> Data for locating words and elements
---+---
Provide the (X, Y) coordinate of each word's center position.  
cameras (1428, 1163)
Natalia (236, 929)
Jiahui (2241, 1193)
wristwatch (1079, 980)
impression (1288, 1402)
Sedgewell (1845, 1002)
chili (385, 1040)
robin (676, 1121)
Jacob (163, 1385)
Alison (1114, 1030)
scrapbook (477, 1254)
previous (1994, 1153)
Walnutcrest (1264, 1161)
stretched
---+---
> Stated task
Retype every one of the lines above without changing anything.

> Output for this task
Provide the (X, Y) coordinate of each word's center position.  
cameras (1428, 1163)
Natalia (236, 929)
Jiahui (2241, 1193)
wristwatch (1079, 980)
impression (1288, 1402)
Sedgewell (1845, 1002)
chili (385, 1040)
robin (676, 1121)
Jacob (163, 1385)
Alison (1114, 1030)
scrapbook (477, 1254)
previous (1994, 1153)
Walnutcrest (1264, 1161)
stretched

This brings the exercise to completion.